__WHAT TO DO__.
Would you output the lines from the one with "turquoise soap dispenser: 0 -> 3" through the last line of the material below, exactly, but without pictures?

__SOURCE INFORMATION__.
↓↓↓
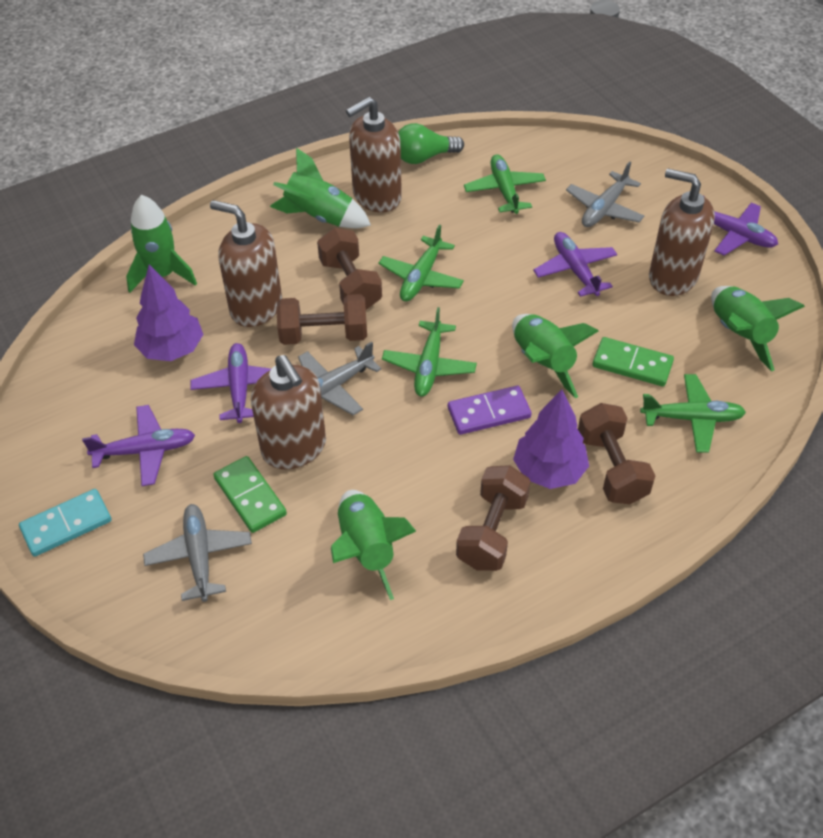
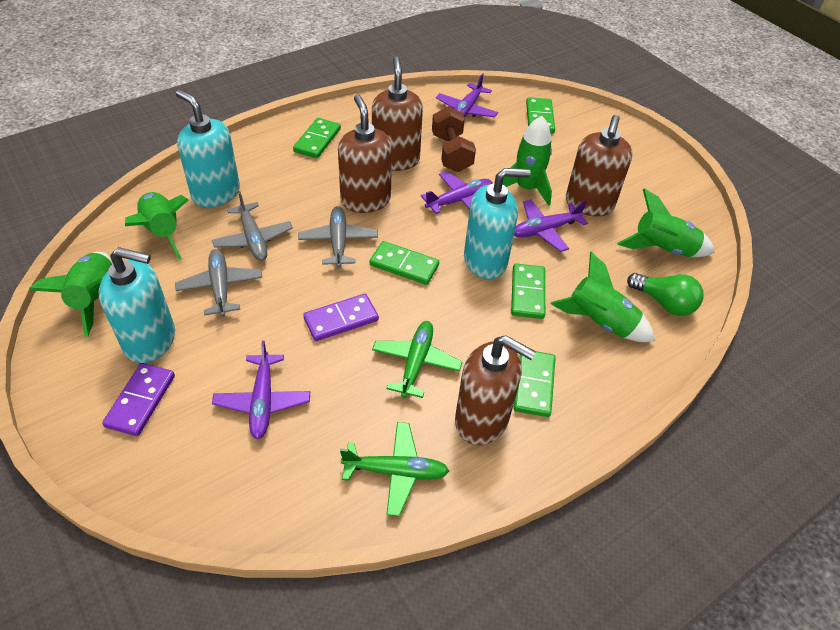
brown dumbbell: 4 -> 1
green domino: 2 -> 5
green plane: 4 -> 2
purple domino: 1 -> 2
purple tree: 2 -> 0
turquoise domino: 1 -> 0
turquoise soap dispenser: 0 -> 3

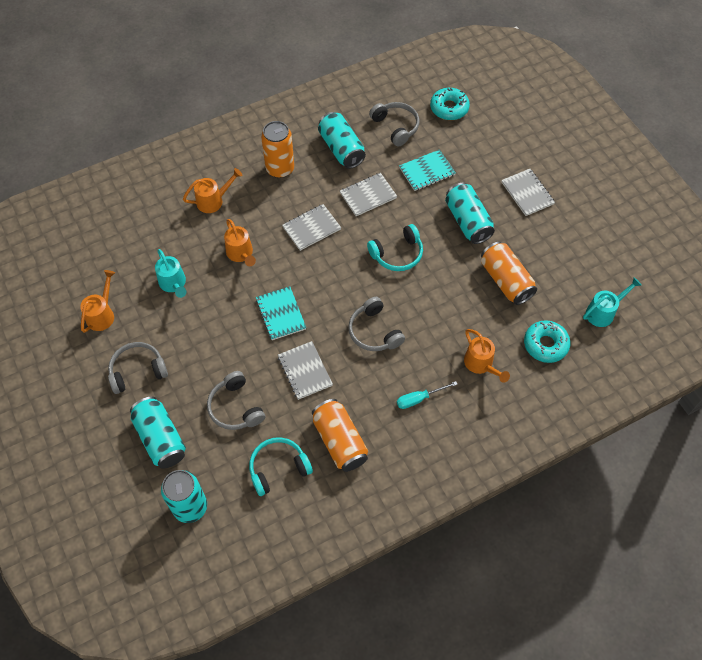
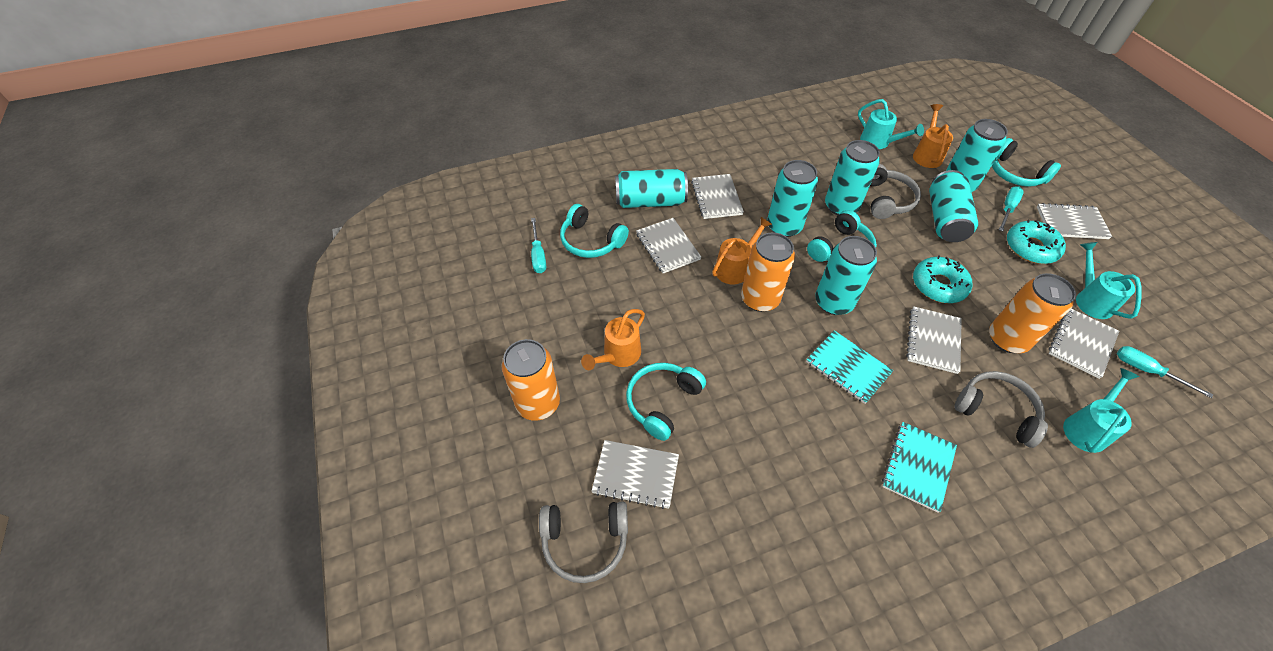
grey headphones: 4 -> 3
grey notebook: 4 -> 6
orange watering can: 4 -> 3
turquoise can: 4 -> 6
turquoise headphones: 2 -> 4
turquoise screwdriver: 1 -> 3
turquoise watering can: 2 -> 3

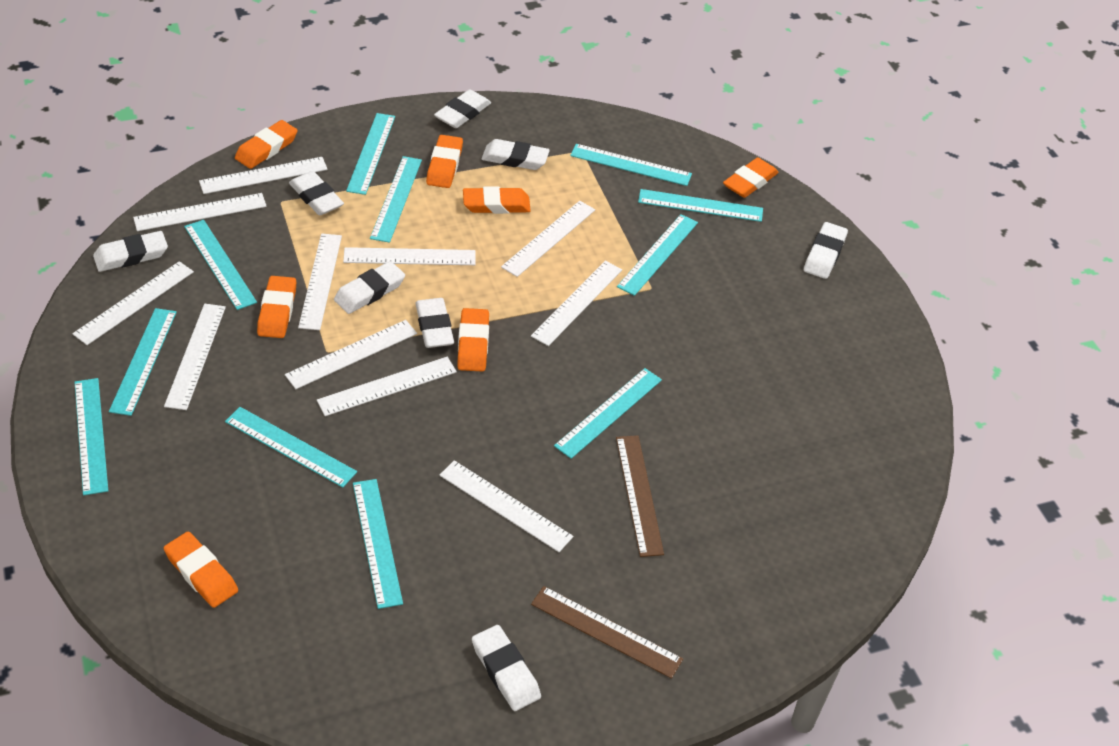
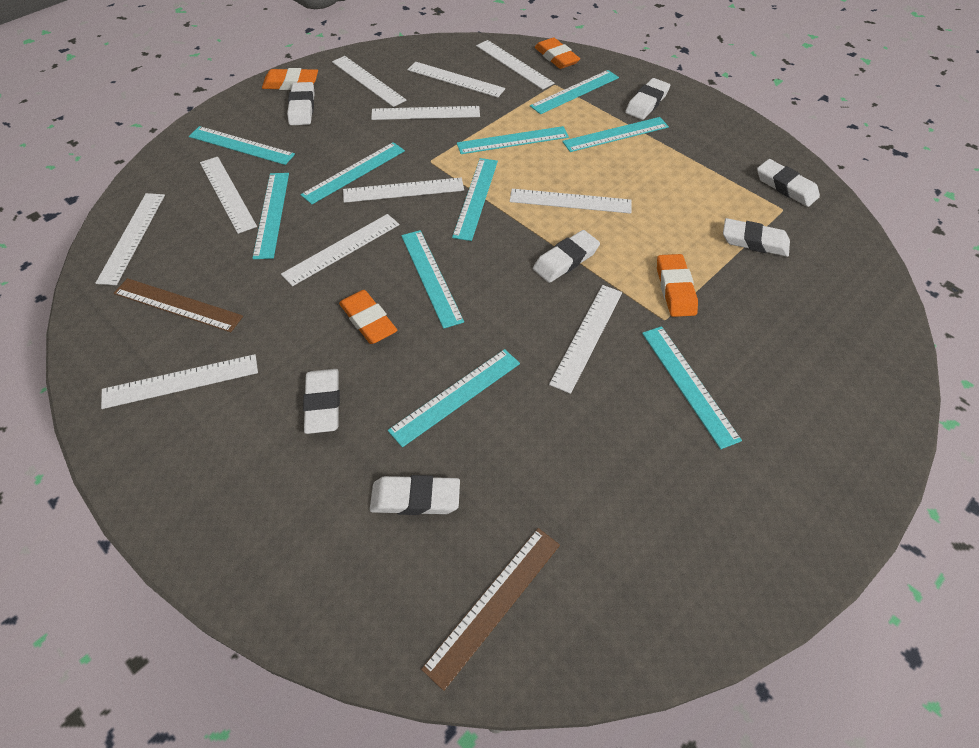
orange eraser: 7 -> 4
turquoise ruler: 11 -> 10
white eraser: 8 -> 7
↑↑↑
__RESULT__.
turquoise soap dispenser: 0 -> 3

grey headphones: 4 -> 3
grey notebook: 4 -> 6
orange watering can: 4 -> 3
turquoise can: 4 -> 6
turquoise headphones: 2 -> 4
turquoise screwdriver: 1 -> 3
turquoise watering can: 2 -> 3

orange eraser: 7 -> 4
turquoise ruler: 11 -> 10
white eraser: 8 -> 7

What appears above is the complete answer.